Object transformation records
========

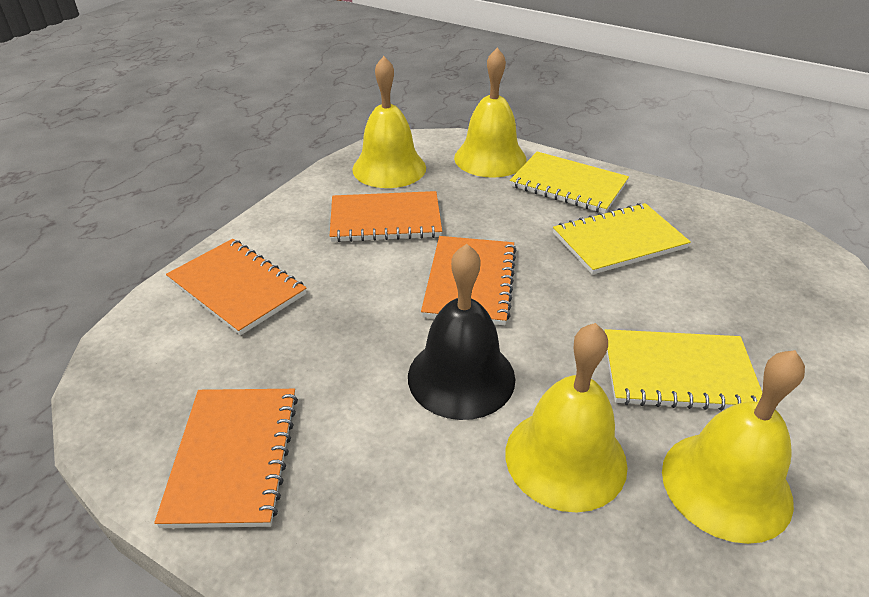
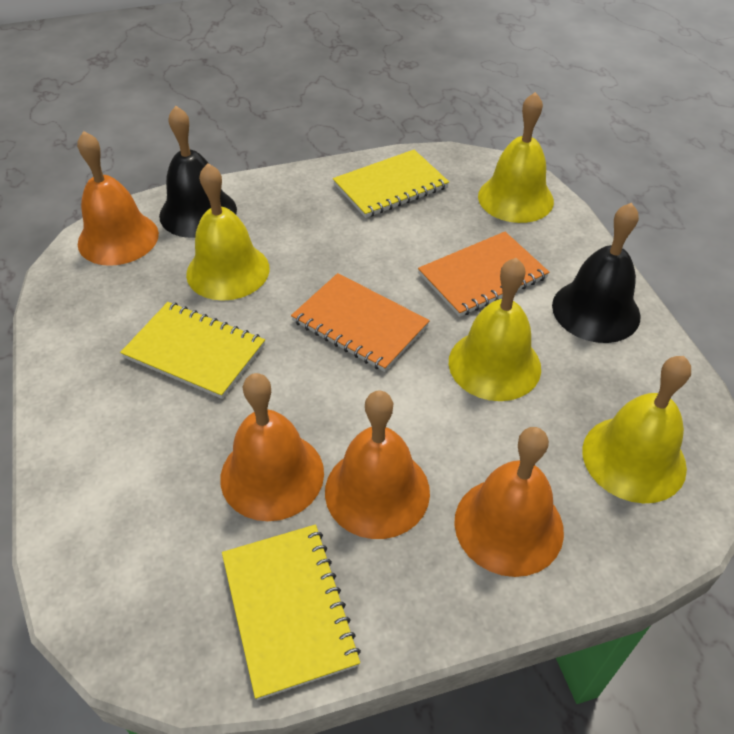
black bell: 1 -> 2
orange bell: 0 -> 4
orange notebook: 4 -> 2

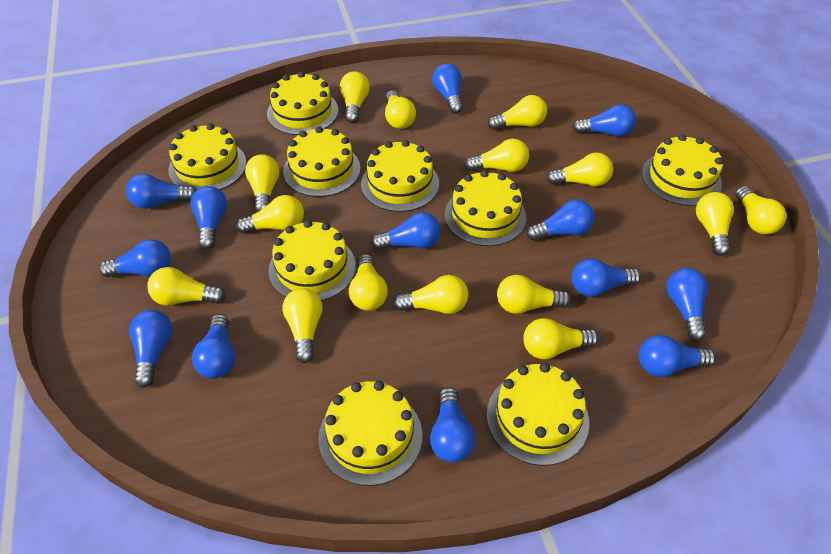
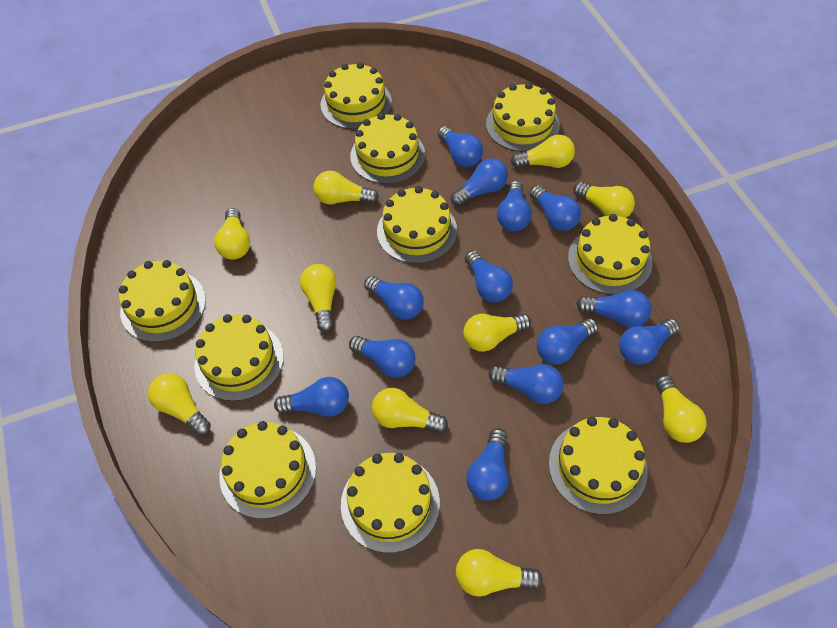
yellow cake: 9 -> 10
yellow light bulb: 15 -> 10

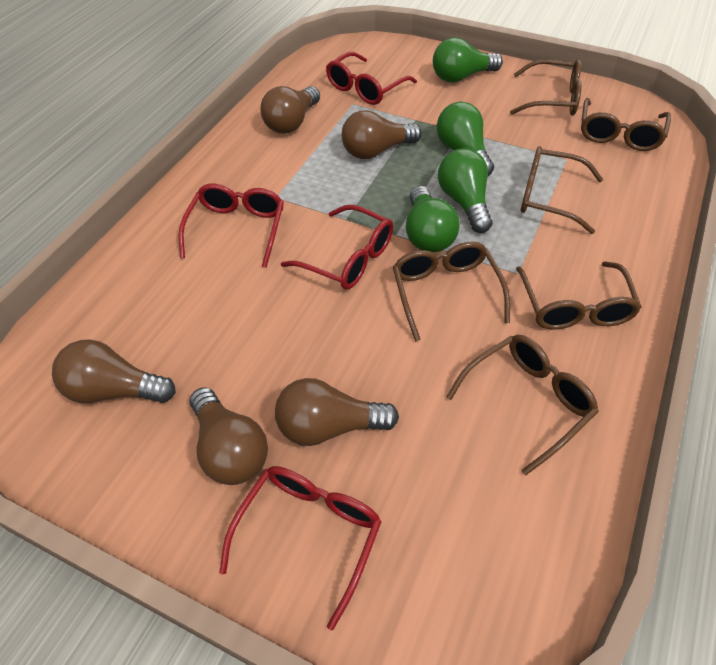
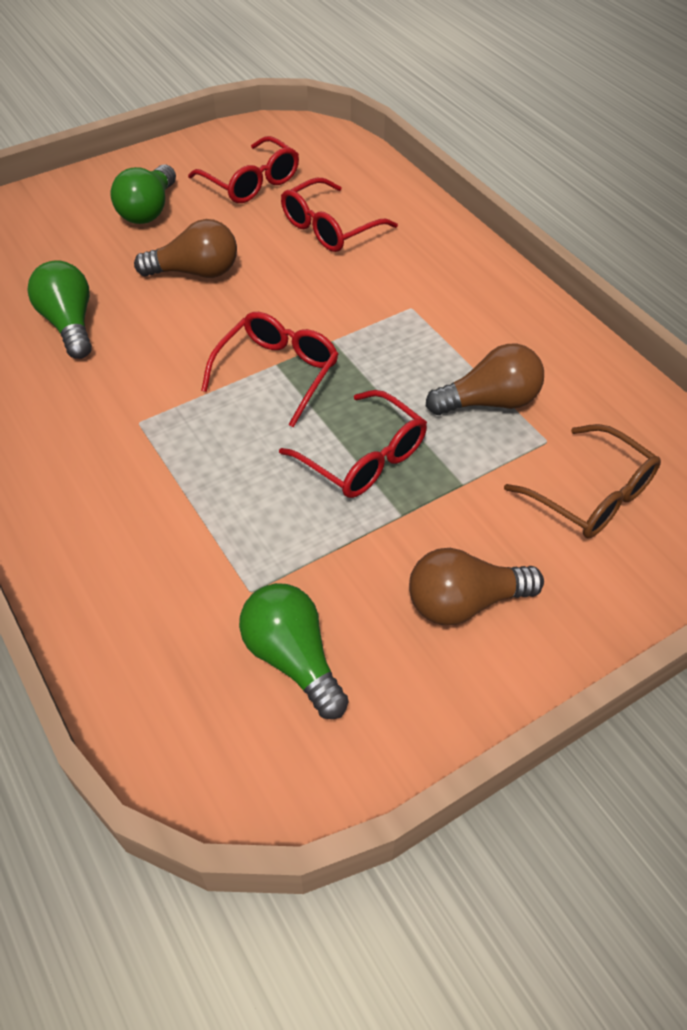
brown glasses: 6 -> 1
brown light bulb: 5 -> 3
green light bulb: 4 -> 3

========

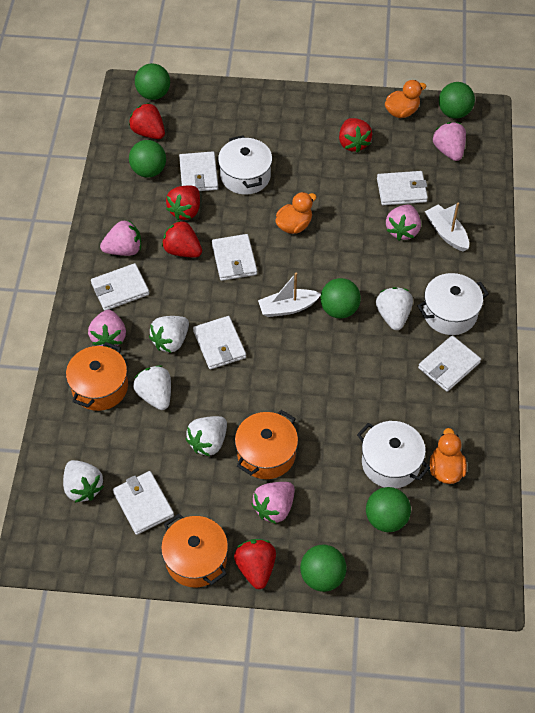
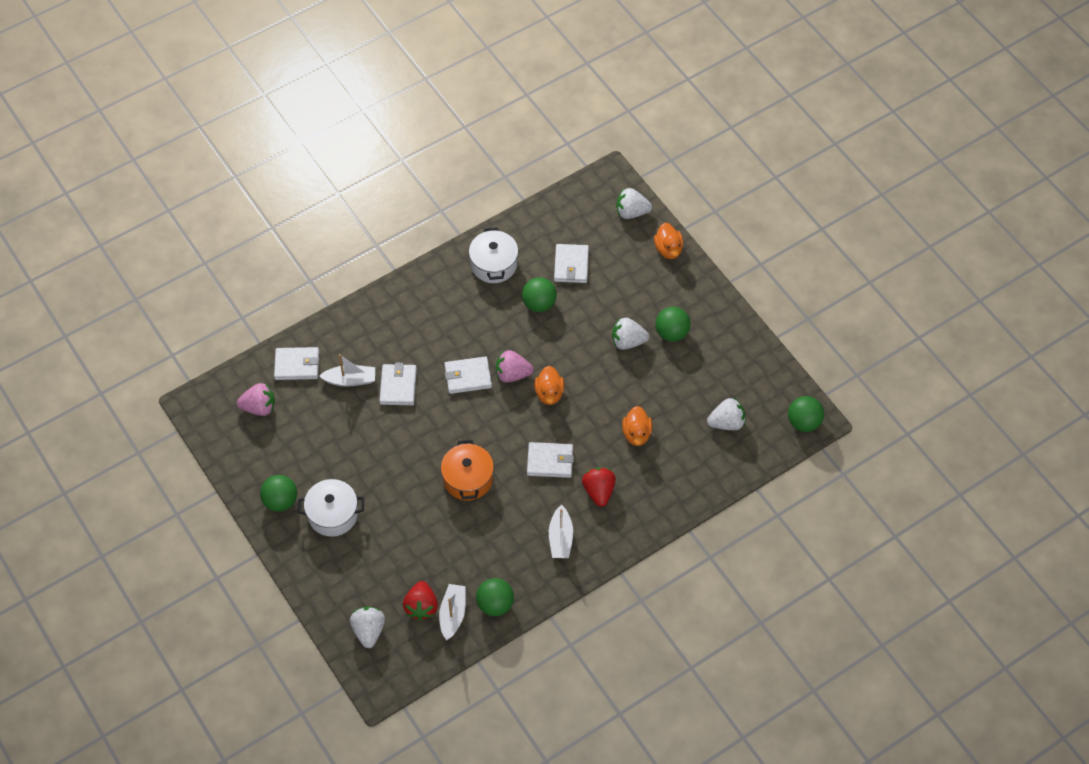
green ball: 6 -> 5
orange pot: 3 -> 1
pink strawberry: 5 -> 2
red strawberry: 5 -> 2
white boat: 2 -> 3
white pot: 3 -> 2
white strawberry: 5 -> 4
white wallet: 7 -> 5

========

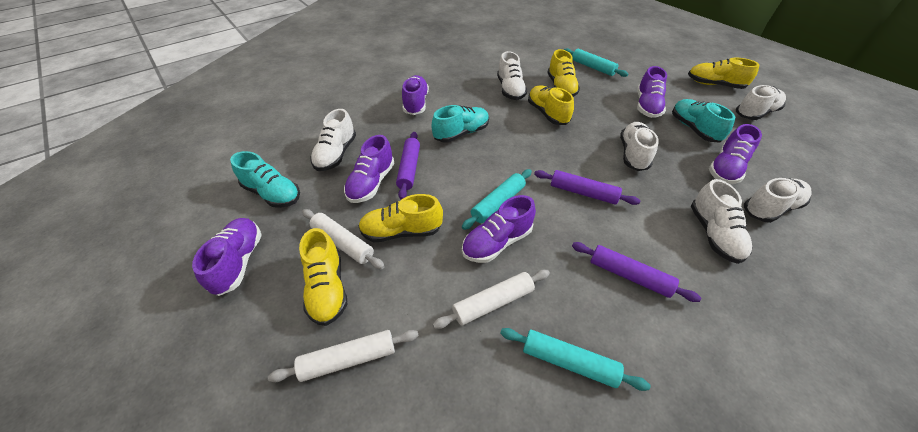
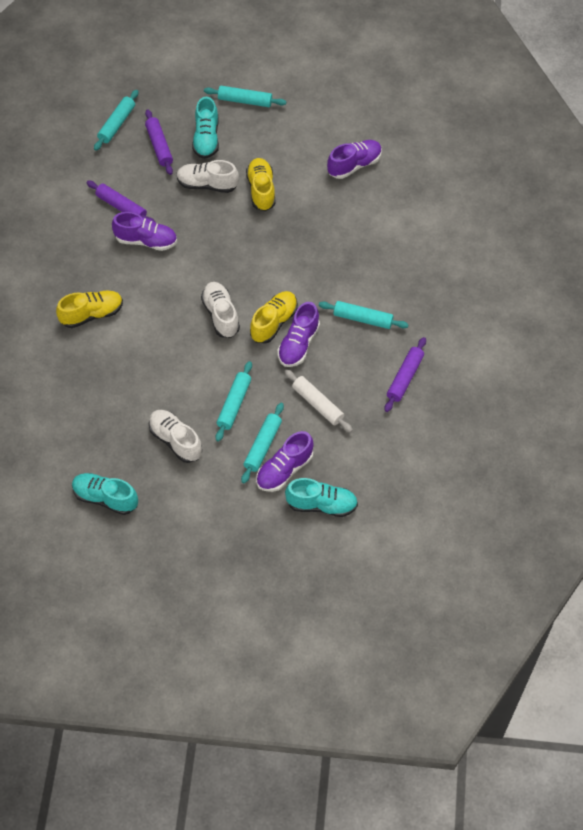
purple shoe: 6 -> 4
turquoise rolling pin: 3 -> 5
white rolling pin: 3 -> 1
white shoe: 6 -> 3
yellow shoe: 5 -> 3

========

▶ _What you are asked to do_
All lines above between those holding "pink strawberry: 5 -> 2" and "white wallet: 7 -> 5", inclusive, must be set down unchanged, and no other line may be included.

▶ _Response to the exercise_
pink strawberry: 5 -> 2
red strawberry: 5 -> 2
white boat: 2 -> 3
white pot: 3 -> 2
white strawberry: 5 -> 4
white wallet: 7 -> 5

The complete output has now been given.